Task to complete ::
Transcribe each entry. Change nothing.

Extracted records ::
---

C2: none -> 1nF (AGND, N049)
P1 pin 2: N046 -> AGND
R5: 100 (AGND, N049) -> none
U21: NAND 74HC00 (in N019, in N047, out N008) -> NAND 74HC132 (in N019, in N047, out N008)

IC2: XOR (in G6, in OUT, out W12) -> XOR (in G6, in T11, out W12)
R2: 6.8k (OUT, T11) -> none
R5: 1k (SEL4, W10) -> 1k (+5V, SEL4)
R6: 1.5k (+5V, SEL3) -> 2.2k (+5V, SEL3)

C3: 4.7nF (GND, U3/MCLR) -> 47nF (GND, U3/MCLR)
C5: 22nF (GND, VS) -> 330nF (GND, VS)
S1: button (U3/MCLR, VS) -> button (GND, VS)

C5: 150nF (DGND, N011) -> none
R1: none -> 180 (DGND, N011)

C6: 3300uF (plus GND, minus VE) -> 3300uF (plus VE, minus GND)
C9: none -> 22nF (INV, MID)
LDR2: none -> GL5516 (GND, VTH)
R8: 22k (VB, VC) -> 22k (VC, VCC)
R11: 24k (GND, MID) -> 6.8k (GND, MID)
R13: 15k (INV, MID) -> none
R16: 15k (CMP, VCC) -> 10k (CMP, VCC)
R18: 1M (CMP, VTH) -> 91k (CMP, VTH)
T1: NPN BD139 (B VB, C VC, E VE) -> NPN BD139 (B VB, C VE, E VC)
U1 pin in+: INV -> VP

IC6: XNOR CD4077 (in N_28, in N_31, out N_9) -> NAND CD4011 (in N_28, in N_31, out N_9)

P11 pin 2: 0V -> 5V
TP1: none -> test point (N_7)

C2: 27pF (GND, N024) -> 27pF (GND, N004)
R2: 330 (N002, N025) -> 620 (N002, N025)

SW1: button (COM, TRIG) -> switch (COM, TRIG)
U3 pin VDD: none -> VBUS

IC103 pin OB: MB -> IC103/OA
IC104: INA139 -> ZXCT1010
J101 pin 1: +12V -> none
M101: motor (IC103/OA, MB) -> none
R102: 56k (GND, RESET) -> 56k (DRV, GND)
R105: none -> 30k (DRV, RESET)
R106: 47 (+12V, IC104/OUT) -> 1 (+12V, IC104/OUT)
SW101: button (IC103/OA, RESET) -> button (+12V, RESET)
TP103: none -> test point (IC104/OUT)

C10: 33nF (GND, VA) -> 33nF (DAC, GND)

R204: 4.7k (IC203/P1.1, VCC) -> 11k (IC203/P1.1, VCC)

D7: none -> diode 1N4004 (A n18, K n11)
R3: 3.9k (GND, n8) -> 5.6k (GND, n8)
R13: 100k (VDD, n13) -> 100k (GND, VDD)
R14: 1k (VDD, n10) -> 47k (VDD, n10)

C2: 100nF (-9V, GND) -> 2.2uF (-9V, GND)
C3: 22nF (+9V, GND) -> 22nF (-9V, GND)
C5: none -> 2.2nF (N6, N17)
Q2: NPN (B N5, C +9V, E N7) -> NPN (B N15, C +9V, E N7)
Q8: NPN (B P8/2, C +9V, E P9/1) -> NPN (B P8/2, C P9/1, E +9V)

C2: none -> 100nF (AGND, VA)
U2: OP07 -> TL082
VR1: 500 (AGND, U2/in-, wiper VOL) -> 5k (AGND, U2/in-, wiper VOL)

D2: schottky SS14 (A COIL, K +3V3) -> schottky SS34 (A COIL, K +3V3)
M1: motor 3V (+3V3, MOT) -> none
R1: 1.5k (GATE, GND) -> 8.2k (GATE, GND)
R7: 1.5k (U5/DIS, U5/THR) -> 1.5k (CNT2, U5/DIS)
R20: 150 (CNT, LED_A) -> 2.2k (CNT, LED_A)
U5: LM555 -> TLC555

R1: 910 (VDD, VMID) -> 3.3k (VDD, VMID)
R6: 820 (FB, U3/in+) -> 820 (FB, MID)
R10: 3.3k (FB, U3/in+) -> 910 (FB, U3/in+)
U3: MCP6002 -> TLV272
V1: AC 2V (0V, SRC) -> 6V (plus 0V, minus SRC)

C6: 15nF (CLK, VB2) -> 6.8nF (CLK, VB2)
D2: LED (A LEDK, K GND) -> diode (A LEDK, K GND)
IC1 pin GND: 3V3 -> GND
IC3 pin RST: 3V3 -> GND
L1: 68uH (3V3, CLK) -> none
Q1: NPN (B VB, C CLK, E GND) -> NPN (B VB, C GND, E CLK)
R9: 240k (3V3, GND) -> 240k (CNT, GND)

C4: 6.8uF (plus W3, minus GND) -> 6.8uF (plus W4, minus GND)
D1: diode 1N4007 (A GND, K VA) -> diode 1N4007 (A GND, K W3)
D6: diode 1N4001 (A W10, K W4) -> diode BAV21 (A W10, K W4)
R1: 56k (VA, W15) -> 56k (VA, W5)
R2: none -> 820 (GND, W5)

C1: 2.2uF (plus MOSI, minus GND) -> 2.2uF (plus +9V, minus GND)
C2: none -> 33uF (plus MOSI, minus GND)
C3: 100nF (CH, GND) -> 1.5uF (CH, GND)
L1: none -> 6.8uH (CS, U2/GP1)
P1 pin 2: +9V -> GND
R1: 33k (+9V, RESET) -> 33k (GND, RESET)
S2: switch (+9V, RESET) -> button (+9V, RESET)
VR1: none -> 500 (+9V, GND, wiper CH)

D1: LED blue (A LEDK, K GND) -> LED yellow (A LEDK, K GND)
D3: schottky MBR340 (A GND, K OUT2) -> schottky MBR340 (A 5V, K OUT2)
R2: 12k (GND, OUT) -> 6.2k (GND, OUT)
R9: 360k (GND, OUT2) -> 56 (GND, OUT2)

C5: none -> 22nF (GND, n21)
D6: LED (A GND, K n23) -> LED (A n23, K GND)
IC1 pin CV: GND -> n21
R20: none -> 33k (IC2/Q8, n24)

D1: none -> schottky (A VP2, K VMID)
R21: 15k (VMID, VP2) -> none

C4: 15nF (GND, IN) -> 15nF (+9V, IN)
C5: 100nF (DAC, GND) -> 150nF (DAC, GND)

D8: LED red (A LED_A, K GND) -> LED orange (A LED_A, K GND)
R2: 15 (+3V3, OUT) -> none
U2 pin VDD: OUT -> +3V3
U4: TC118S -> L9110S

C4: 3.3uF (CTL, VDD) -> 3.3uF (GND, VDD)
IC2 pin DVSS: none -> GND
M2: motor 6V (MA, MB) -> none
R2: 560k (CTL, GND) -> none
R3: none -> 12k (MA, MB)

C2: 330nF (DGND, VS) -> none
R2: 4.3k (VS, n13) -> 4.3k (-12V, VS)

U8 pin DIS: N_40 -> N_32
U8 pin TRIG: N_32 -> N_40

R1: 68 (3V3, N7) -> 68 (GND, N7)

---

Answer space ::
C2: none -> 1nF (AGND, N049)
P1 pin 2: N046 -> AGND
R5: 100 (AGND, N049) -> none
U21: NAND 74HC00 (in N019, in N047, out N008) -> NAND 74HC132 (in N019, in N047, out N008)

IC2: XOR (in G6, in OUT, out W12) -> XOR (in G6, in T11, out W12)
R2: 6.8k (OUT, T11) -> none
R5: 1k (SEL4, W10) -> 1k (+5V, SEL4)
R6: 1.5k (+5V, SEL3) -> 2.2k (+5V, SEL3)

C3: 4.7nF (GND, U3/MCLR) -> 47nF (GND, U3/MCLR)
C5: 22nF (GND, VS) -> 330nF (GND, VS)
S1: button (U3/MCLR, VS) -> button (GND, VS)

C5: 150nF (DGND, N011) -> none
R1: none -> 180 (DGND, N011)

C6: 3300uF (plus GND, minus VE) -> 3300uF (plus VE, minus GND)
C9: none -> 22nF (INV, MID)
LDR2: none -> GL5516 (GND, VTH)
R8: 22k (VB, VC) -> 22k (VC, VCC)
R11: 24k (GND, MID) -> 6.8k (GND, MID)
R13: 15k (INV, MID) -> none
R16: 15k (CMP, VCC) -> 10k (CMP, VCC)
R18: 1M (CMP, VTH) -> 91k (CMP, VTH)
T1: NPN BD139 (B VB, C VC, E VE) -> NPN BD139 (B VB, C VE, E VC)
U1 pin in+: INV -> VP

IC6: XNOR CD4077 (in N_28, in N_31, out N_9) -> NAND CD4011 (in N_28, in N_31, out N_9)

P11 pin 2: 0V -> 5V
TP1: none -> test point (N_7)

C2: 27pF (GND, N024) -> 27pF (GND, N004)
R2: 330 (N002, N025) -> 620 (N002, N025)

SW1: button (COM, TRIG) -> switch (COM, TRIG)
U3 pin VDD: none -> VBUS

IC103 pin OB: MB -> IC103/OA
IC104: INA139 -> ZXCT1010
J101 pin 1: +12V -> none
M101: motor (IC103/OA, MB) -> none
R102: 56k (GND, RESET) -> 56k (DRV, GND)
R105: none -> 30k (DRV, RESET)
R106: 47 (+12V, IC104/OUT) -> 1 (+12V, IC104/OUT)
SW101: button (IC103/OA, RESET) -> button (+12V, RESET)
TP103: none -> test point (IC104/OUT)

C10: 33nF (GND, VA) -> 33nF (DAC, GND)

R204: 4.7k (IC203/P1.1, VCC) -> 11k (IC203/P1.1, VCC)

D7: none -> diode 1N4004 (A n18, K n11)
R3: 3.9k (GND, n8) -> 5.6k (GND, n8)
R13: 100k (VDD, n13) -> 100k (GND, VDD)
R14: 1k (VDD, n10) -> 47k (VDD, n10)

C2: 100nF (-9V, GND) -> 2.2uF (-9V, GND)
C3: 22nF (+9V, GND) -> 22nF (-9V, GND)
C5: none -> 2.2nF (N6, N17)
Q2: NPN (B N5, C +9V, E N7) -> NPN (B N15, C +9V, E N7)
Q8: NPN (B P8/2, C +9V, E P9/1) -> NPN (B P8/2, C P9/1, E +9V)

C2: none -> 100nF (AGND, VA)
U2: OP07 -> TL082
VR1: 500 (AGND, U2/in-, wiper VOL) -> 5k (AGND, U2/in-, wiper VOL)

D2: schottky SS14 (A COIL, K +3V3) -> schottky SS34 (A COIL, K +3V3)
M1: motor 3V (+3V3, MOT) -> none
R1: 1.5k (GATE, GND) -> 8.2k (GATE, GND)
R7: 1.5k (U5/DIS, U5/THR) -> 1.5k (CNT2, U5/DIS)
R20: 150 (CNT, LED_A) -> 2.2k (CNT, LED_A)
U5: LM555 -> TLC555

R1: 910 (VDD, VMID) -> 3.3k (VDD, VMID)
R6: 820 (FB, U3/in+) -> 820 (FB, MID)
R10: 3.3k (FB, U3/in+) -> 910 (FB, U3/in+)
U3: MCP6002 -> TLV272
V1: AC 2V (0V, SRC) -> 6V (plus 0V, minus SRC)

C6: 15nF (CLK, VB2) -> 6.8nF (CLK, VB2)
D2: LED (A LEDK, K GND) -> diode (A LEDK, K GND)
IC1 pin GND: 3V3 -> GND
IC3 pin RST: 3V3 -> GND
L1: 68uH (3V3, CLK) -> none
Q1: NPN (B VB, C CLK, E GND) -> NPN (B VB, C GND, E CLK)
R9: 240k (3V3, GND) -> 240k (CNT, GND)

C4: 6.8uF (plus W3, minus GND) -> 6.8uF (plus W4, minus GND)
D1: diode 1N4007 (A GND, K VA) -> diode 1N4007 (A GND, K W3)
D6: diode 1N4001 (A W10, K W4) -> diode BAV21 (A W10, K W4)
R1: 56k (VA, W15) -> 56k (VA, W5)
R2: none -> 820 (GND, W5)

C1: 2.2uF (plus MOSI, minus GND) -> 2.2uF (plus +9V, minus GND)
C2: none -> 33uF (plus MOSI, minus GND)
C3: 100nF (CH, GND) -> 1.5uF (CH, GND)
L1: none -> 6.8uH (CS, U2/GP1)
P1 pin 2: +9V -> GND
R1: 33k (+9V, RESET) -> 33k (GND, RESET)
S2: switch (+9V, RESET) -> button (+9V, RESET)
VR1: none -> 500 (+9V, GND, wiper CH)

D1: LED blue (A LEDK, K GND) -> LED yellow (A LEDK, K GND)
D3: schottky MBR340 (A GND, K OUT2) -> schottky MBR340 (A 5V, K OUT2)
R2: 12k (GND, OUT) -> 6.2k (GND, OUT)
R9: 360k (GND, OUT2) -> 56 (GND, OUT2)

C5: none -> 22nF (GND, n21)
D6: LED (A GND, K n23) -> LED (A n23, K GND)
IC1 pin CV: GND -> n21
R20: none -> 33k (IC2/Q8, n24)

D1: none -> schottky (A VP2, K VMID)
R21: 15k (VMID, VP2) -> none

C4: 15nF (GND, IN) -> 15nF (+9V, IN)
C5: 100nF (DAC, GND) -> 150nF (DAC, GND)

D8: LED red (A LED_A, K GND) -> LED orange (A LED_A, K GND)
R2: 15 (+3V3, OUT) -> none
U2 pin VDD: OUT -> +3V3
U4: TC118S -> L9110S

C4: 3.3uF (CTL, VDD) -> 3.3uF (GND, VDD)
IC2 pin DVSS: none -> GND
M2: motor 6V (MA, MB) -> none
R2: 560k (CTL, GND) -> none
R3: none -> 12k (MA, MB)

C2: 330nF (DGND, VS) -> none
R2: 4.3k (VS, n13) -> 4.3k (-12V, VS)

U8 pin DIS: N_40 -> N_32
U8 pin TRIG: N_32 -> N_40

R1: 68 (3V3, N7) -> 68 (GND, N7)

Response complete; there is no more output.